• **Request**: In the copy, leave out the pictures and repeat all records exactly.

• **Data supplied**:

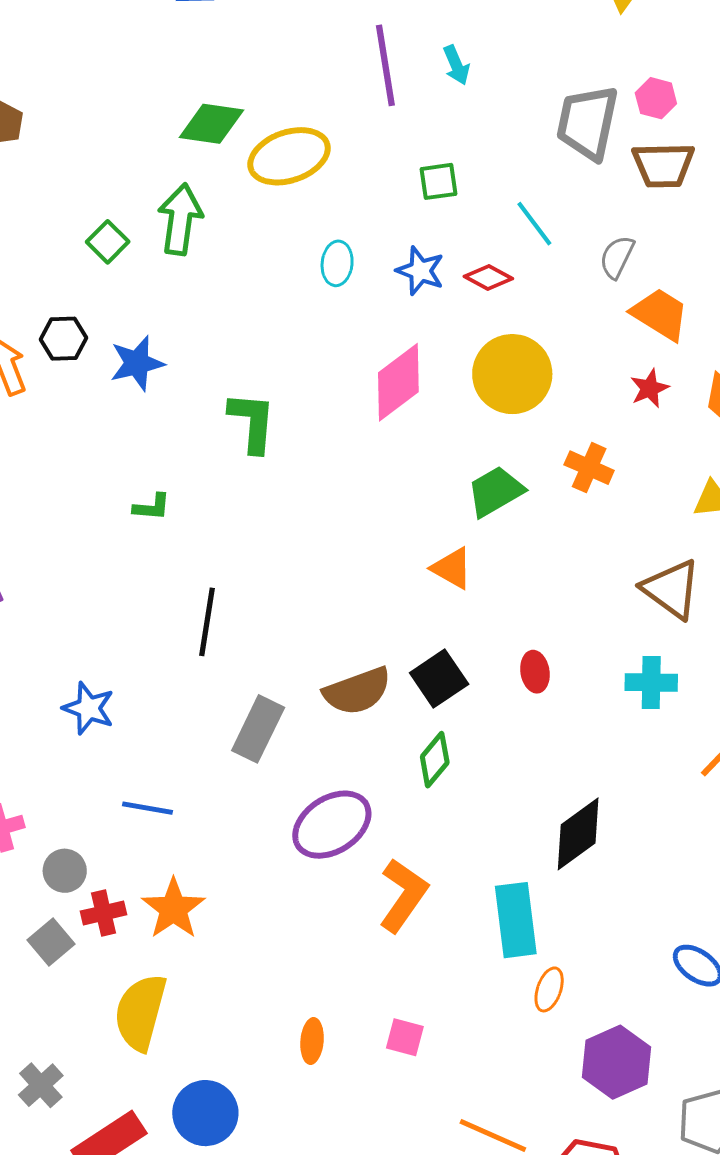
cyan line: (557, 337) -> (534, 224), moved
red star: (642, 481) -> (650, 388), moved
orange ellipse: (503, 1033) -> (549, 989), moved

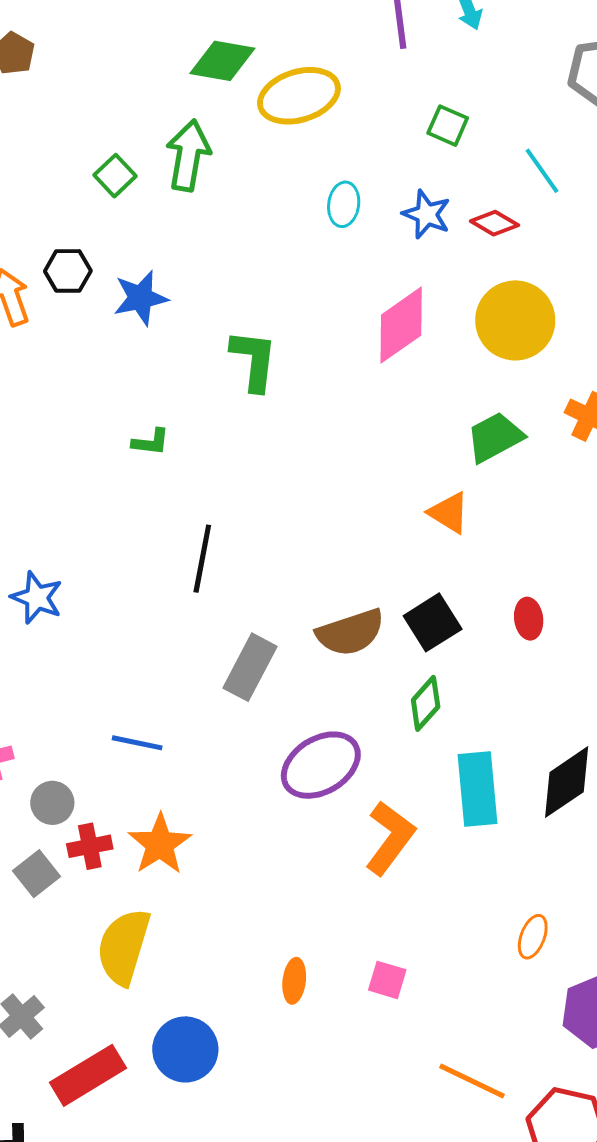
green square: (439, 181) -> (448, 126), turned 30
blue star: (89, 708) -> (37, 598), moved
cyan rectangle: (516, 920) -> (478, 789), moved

• **Exercise output**:
cyan line: (557, 337) -> (534, 224), moved
red star: (642, 481) -> (650, 388), moved
orange ellipse: (503, 1033) -> (549, 989), moved

green square: (439, 181) -> (448, 126), turned 30
blue star: (89, 708) -> (37, 598), moved
cyan rectangle: (516, 920) -> (478, 789), moved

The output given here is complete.